Data excerpts: Begin

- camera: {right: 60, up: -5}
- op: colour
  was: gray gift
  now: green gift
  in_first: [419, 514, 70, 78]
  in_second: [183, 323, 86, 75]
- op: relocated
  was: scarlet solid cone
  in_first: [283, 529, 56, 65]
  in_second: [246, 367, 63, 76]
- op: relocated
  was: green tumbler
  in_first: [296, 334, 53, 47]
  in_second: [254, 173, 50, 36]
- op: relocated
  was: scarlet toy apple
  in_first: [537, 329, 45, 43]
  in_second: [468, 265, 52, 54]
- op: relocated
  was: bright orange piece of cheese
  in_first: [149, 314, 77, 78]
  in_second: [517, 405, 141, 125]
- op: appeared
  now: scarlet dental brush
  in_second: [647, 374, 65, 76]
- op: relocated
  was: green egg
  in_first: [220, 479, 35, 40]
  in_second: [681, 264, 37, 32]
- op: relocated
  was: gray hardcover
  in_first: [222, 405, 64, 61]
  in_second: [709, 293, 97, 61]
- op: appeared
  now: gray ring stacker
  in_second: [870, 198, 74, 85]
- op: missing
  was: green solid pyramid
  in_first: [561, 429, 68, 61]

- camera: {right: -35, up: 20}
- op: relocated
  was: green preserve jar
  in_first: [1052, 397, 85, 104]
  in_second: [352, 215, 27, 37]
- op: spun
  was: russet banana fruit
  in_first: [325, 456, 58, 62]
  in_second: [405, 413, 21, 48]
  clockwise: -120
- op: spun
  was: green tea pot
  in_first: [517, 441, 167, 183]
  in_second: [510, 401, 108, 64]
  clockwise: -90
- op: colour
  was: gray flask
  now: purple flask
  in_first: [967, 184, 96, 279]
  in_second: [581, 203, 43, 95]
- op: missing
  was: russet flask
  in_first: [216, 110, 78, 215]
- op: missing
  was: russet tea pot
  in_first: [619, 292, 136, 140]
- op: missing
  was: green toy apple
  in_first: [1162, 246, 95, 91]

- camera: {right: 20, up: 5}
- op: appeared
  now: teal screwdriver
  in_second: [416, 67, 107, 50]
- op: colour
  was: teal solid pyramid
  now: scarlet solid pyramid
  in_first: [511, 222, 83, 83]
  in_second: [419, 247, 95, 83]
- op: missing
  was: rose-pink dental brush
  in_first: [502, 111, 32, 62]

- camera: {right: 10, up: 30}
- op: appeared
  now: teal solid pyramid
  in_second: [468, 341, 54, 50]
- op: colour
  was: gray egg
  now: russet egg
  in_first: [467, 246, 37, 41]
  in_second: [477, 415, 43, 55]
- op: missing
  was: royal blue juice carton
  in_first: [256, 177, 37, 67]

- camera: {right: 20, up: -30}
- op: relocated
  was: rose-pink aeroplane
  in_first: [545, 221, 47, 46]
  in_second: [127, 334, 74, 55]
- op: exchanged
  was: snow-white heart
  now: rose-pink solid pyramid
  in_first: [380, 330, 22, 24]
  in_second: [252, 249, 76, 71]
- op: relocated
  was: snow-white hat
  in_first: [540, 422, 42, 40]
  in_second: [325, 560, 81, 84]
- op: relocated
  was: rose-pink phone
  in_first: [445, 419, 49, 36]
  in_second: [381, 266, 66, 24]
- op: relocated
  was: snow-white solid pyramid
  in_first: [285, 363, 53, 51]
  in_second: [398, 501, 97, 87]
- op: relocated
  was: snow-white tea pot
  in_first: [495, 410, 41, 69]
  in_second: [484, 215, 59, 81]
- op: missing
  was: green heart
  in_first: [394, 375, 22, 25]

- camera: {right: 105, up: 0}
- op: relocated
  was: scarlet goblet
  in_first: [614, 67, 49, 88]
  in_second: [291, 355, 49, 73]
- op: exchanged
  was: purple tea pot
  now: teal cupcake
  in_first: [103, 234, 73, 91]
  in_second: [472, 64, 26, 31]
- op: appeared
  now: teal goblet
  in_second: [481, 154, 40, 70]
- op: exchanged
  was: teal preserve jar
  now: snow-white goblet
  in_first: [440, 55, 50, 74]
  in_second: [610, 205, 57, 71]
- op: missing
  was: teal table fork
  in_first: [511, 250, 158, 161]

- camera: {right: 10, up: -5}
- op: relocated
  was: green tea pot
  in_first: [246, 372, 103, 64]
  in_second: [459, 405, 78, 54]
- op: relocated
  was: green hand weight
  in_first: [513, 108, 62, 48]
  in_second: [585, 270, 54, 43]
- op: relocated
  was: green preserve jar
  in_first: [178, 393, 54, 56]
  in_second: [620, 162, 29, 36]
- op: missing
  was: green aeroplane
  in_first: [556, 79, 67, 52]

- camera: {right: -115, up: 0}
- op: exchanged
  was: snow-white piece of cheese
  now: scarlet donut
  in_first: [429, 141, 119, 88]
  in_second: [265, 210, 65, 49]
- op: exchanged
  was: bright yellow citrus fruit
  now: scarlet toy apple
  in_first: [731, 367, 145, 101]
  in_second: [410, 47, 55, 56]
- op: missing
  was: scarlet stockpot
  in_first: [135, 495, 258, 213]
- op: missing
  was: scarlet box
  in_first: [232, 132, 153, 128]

Data excerpts: End

### Brief
Restate the entries above word for word, beginning with their first line and ending with the line holding "was: green solid pyramid"; omit everything else.

### Finished task
- camera: {right: 60, up: -5}
- op: colour
  was: gray gift
  now: green gift
  in_first: [419, 514, 70, 78]
  in_second: [183, 323, 86, 75]
- op: relocated
  was: scarlet solid cone
  in_first: [283, 529, 56, 65]
  in_second: [246, 367, 63, 76]
- op: relocated
  was: green tumbler
  in_first: [296, 334, 53, 47]
  in_second: [254, 173, 50, 36]
- op: relocated
  was: scarlet toy apple
  in_first: [537, 329, 45, 43]
  in_second: [468, 265, 52, 54]
- op: relocated
  was: bright orange piece of cheese
  in_first: [149, 314, 77, 78]
  in_second: [517, 405, 141, 125]
- op: appeared
  now: scarlet dental brush
  in_second: [647, 374, 65, 76]
- op: relocated
  was: green egg
  in_first: [220, 479, 35, 40]
  in_second: [681, 264, 37, 32]
- op: relocated
  was: gray hardcover
  in_first: [222, 405, 64, 61]
  in_second: [709, 293, 97, 61]
- op: appeared
  now: gray ring stacker
  in_second: [870, 198, 74, 85]
- op: missing
  was: green solid pyramid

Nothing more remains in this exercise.